[Items from a dataset]
++++++++++
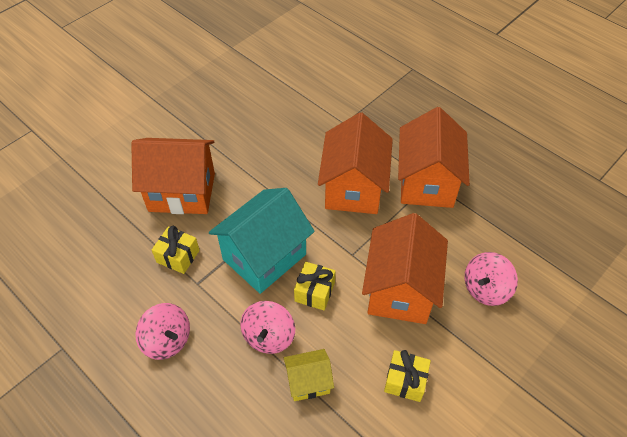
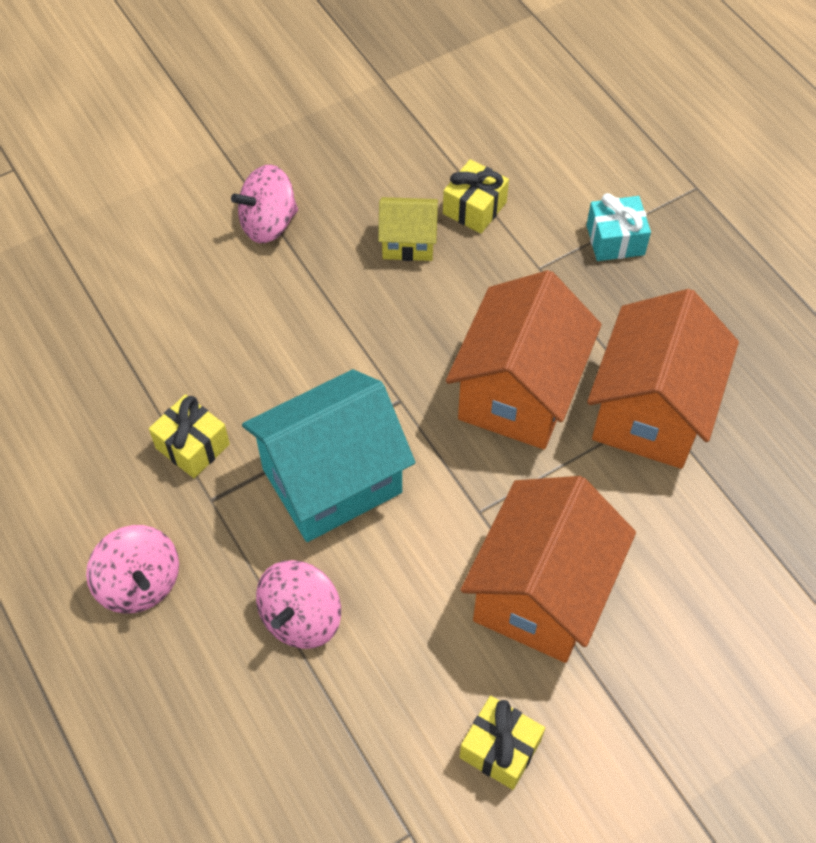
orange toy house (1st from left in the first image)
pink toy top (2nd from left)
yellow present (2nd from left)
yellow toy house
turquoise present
++++++++++
◆ **What you have to do**:
Include both ends. Return the line holding "yellow present (2nd from left)" and all lines after it in the records above, exactly as written.

◆ **Result below**:
yellow present (2nd from left)
yellow toy house
turquoise present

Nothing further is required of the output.